In the data below, find every line with the string "none" and pull it out.

───── PROVIDED DATA ─────

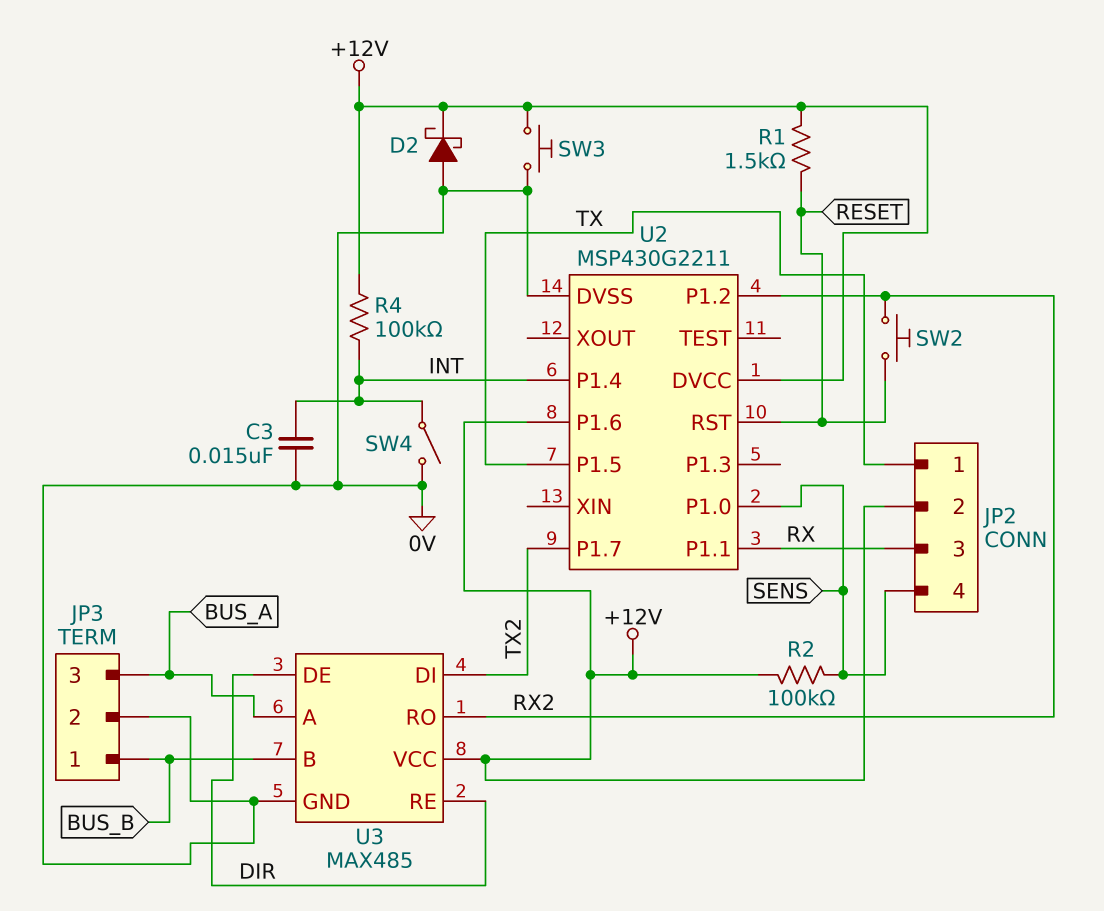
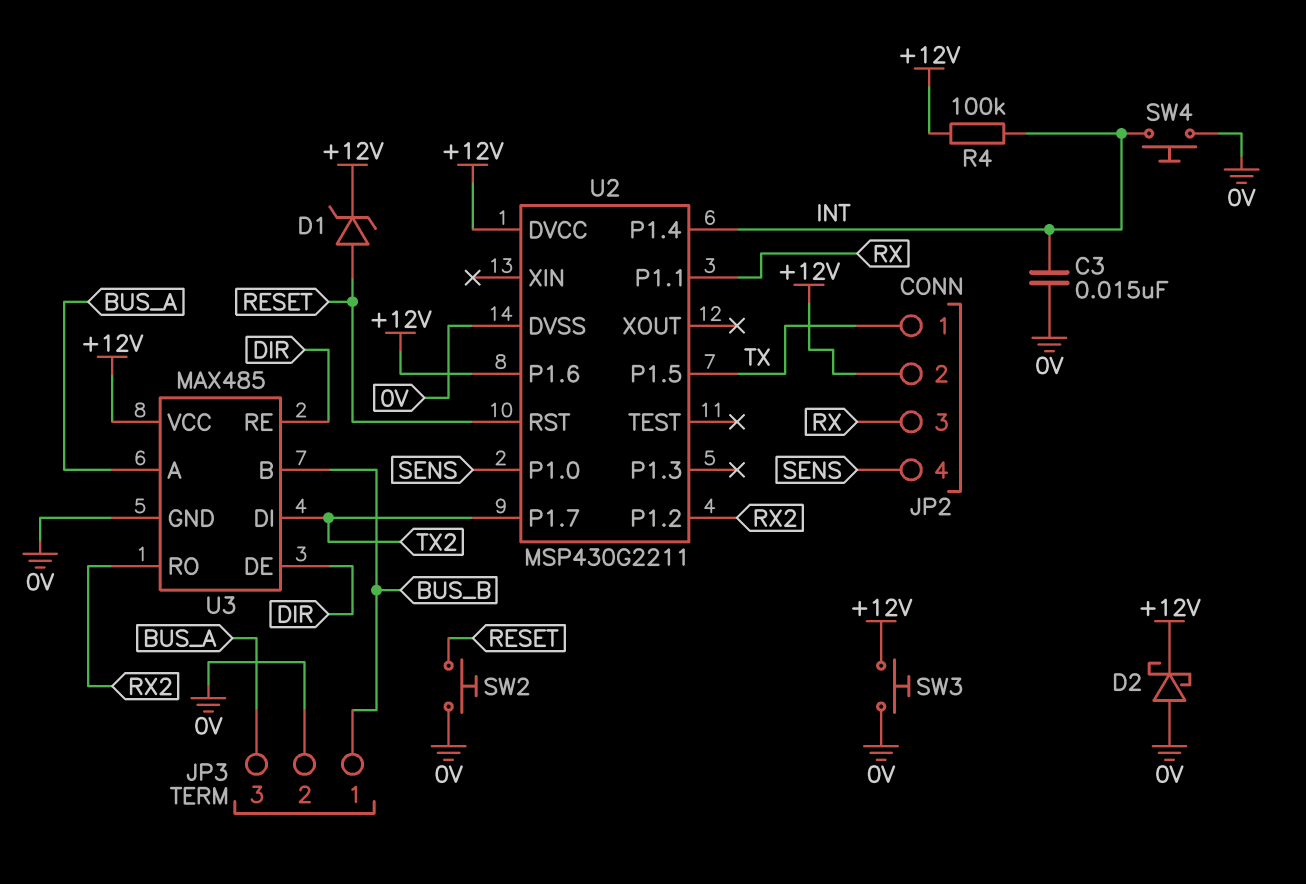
D1: none -> zener (A RESET, K +12V)
R1: 1.5k (+12V, RESET) -> none
R2: 100k (+12V, SENS) -> none
SW2: button (RESET, RX2) -> button (0V, RESET)
SW4: switch (0V, INT) -> button (0V, INT)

─────

● RESULT
D1: none -> zener (A RESET, K +12V)
R1: 1.5k (+12V, RESET) -> none
R2: 100k (+12V, SENS) -> none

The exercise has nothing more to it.